→ Given data

______________________________

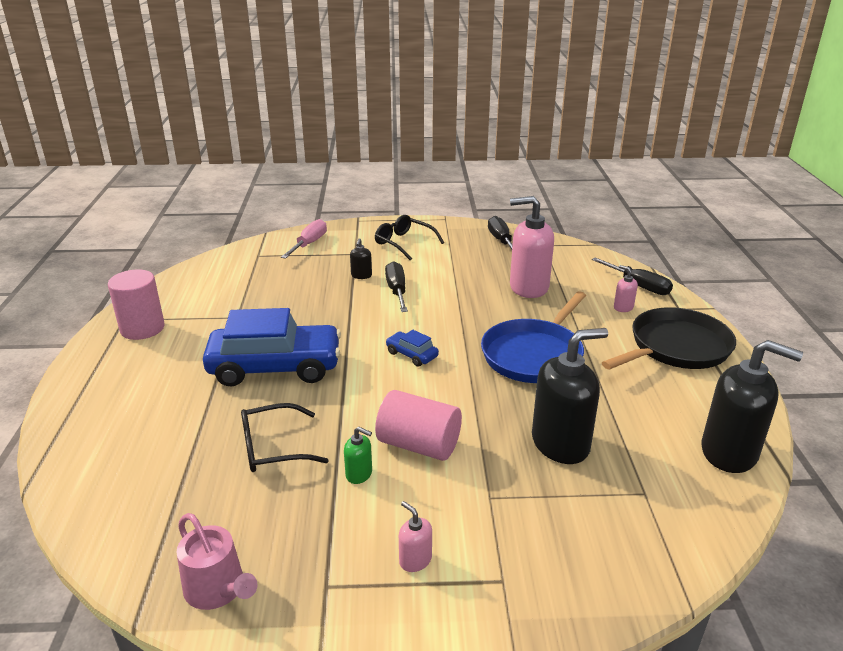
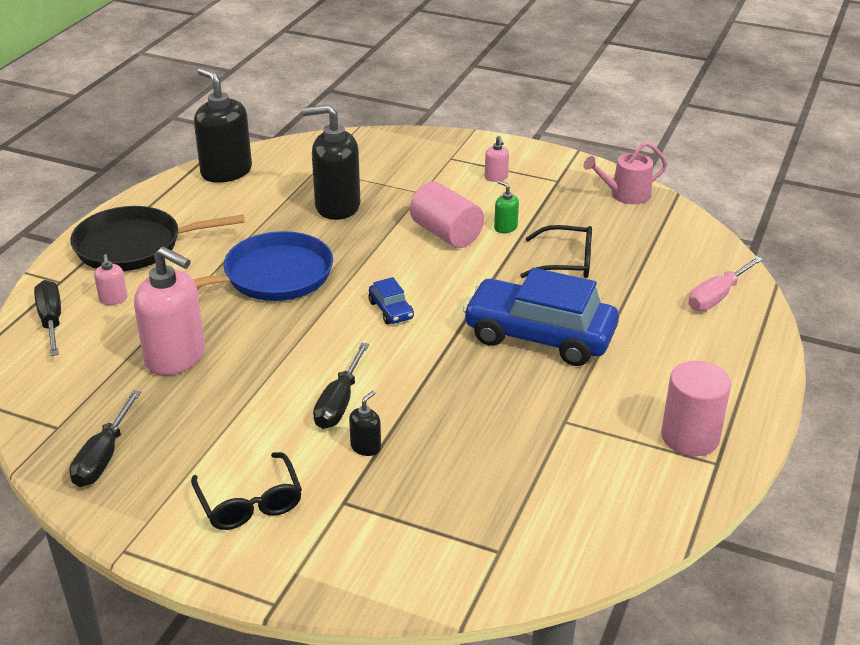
camera: 155 degrees left, 5 degrees up
pink watering can [176,513,257,610] -> pink watering can turned 90 degrees counterclockwise [583,142,667,204]
pink screwdriver [281,219,327,259] -> pink screwdriver moved to [689,256,763,311]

______________________________

→ Exercise
What is needed is an exact copy of all the data, with no images in it.

→ Answer section
camera: 155 degrees left, 5 degrees up
pink watering can [176,513,257,610] -> pink watering can turned 90 degrees counterclockwise [583,142,667,204]
pink screwdriver [281,219,327,259] -> pink screwdriver moved to [689,256,763,311]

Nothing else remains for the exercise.